▶ [Exercise directions]
If an entry below holds a picture, leave the picture out and print the rest exactly.

(Dataset items)
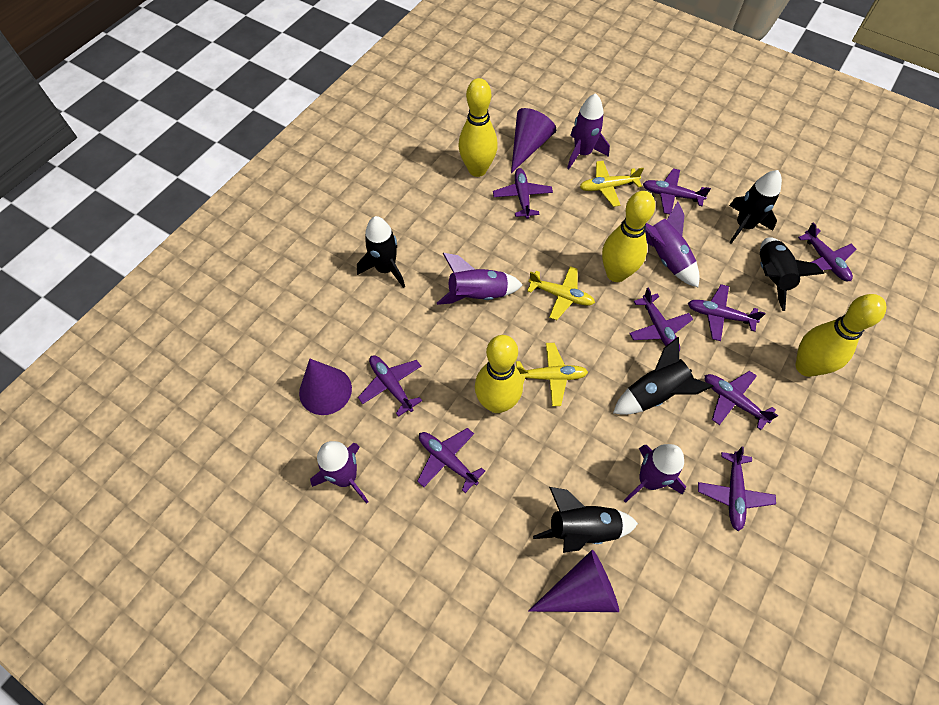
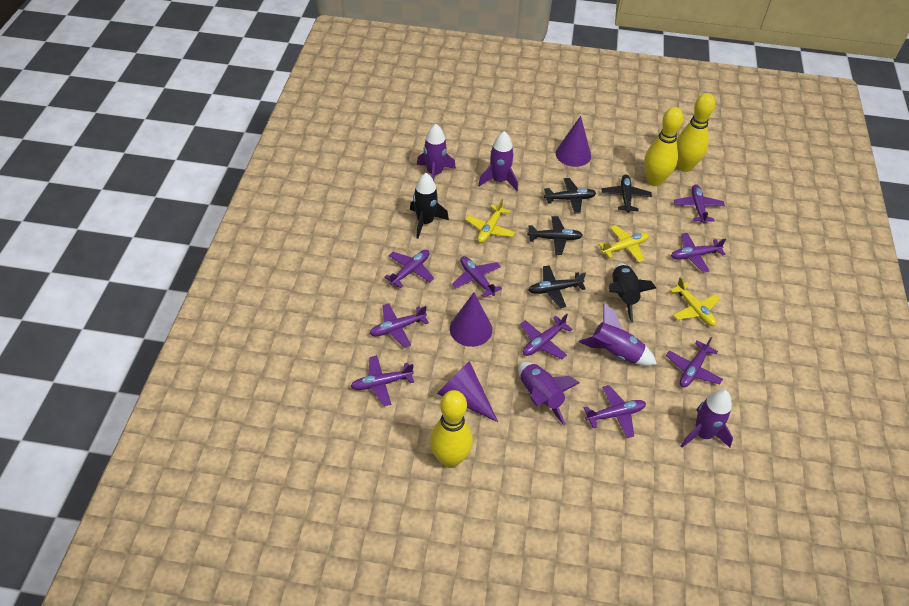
black plane: 0 -> 4
black rocket: 5 -> 2
yellow bowling pin: 4 -> 3

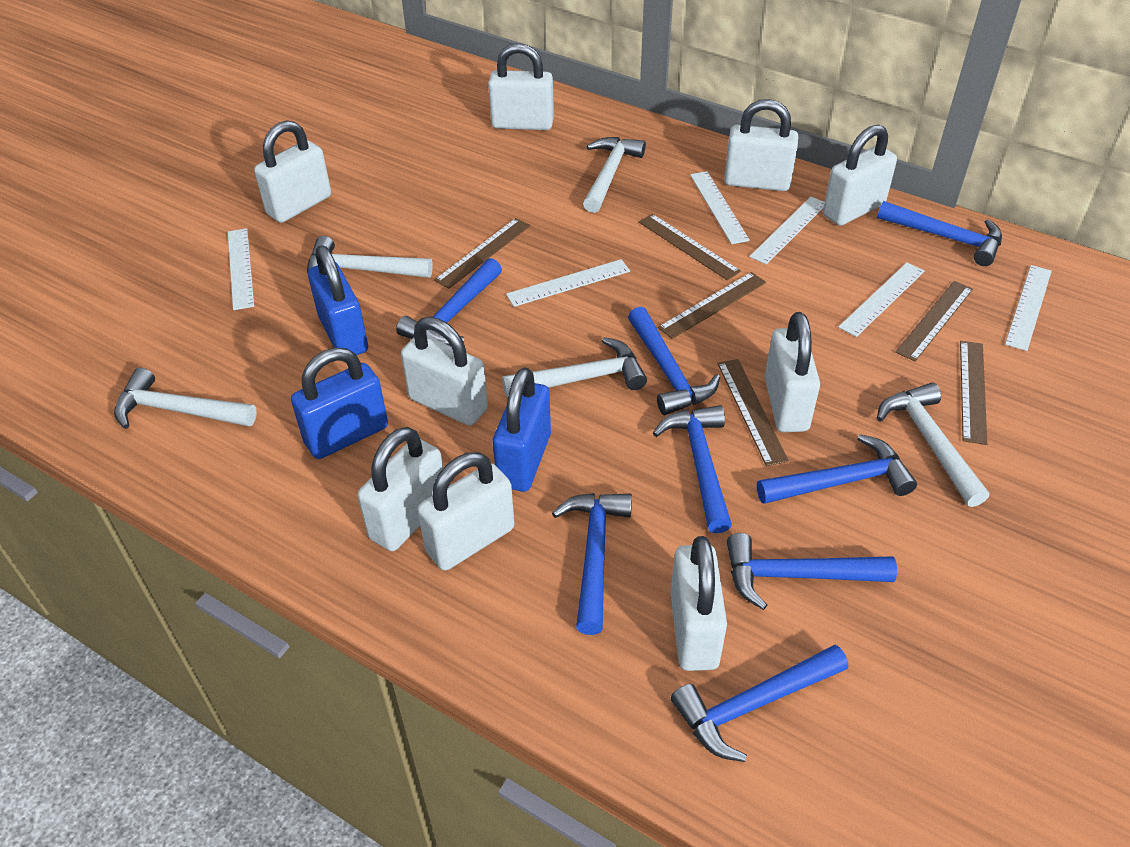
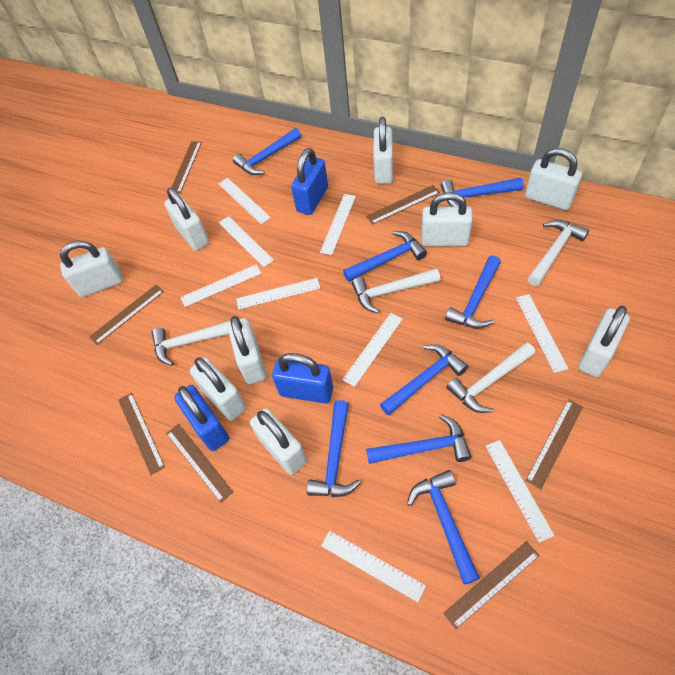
brown ruler: 6 -> 7
white hammer: 5 -> 4
white ruler: 6 -> 9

▶ [Answer to this task]
black plane: 0 -> 4
black rocket: 5 -> 2
yellow bowling pin: 4 -> 3

brown ruler: 6 -> 7
white hammer: 5 -> 4
white ruler: 6 -> 9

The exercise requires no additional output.